**Exercise directions**. Beginning at the line containing "brown domino [580,314,650,365]" and continuing to the end of the records below, give each line again exactly as it stands, and only those lines.

Source data: Begin

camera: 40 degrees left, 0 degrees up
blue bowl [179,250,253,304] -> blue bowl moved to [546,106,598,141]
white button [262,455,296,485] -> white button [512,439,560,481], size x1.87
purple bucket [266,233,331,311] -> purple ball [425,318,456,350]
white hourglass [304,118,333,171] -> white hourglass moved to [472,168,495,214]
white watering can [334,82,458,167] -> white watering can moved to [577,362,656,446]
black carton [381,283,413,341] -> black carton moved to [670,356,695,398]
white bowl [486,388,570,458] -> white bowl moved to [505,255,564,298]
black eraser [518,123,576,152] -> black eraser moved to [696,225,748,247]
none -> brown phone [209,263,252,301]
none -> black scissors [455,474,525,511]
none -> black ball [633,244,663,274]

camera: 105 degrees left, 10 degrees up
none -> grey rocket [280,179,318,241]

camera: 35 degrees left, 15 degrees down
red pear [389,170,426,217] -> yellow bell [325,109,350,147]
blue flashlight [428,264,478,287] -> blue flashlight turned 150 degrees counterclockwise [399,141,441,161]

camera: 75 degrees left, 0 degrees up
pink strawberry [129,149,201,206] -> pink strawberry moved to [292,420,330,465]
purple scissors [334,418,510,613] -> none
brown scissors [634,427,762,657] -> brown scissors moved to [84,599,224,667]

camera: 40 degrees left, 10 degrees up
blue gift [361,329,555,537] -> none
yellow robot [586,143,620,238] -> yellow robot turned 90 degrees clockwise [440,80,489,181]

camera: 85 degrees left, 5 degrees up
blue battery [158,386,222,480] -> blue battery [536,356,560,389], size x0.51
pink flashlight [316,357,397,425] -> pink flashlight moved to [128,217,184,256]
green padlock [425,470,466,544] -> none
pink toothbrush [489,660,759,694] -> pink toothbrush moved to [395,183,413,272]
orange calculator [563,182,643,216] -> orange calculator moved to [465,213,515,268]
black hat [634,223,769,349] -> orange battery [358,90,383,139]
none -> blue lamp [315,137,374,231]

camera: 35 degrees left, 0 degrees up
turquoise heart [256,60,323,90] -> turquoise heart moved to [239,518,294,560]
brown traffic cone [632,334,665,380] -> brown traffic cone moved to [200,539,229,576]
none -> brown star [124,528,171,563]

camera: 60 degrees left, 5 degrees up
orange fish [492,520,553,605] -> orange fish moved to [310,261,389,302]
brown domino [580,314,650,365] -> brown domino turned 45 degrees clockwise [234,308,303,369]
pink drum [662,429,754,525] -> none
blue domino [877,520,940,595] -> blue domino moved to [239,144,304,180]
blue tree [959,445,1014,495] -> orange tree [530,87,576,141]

Source data: End

**Result**.
brown domino [580,314,650,365] -> brown domino turned 45 degrees clockwise [234,308,303,369]
pink drum [662,429,754,525] -> none
blue domino [877,520,940,595] -> blue domino moved to [239,144,304,180]
blue tree [959,445,1014,495] -> orange tree [530,87,576,141]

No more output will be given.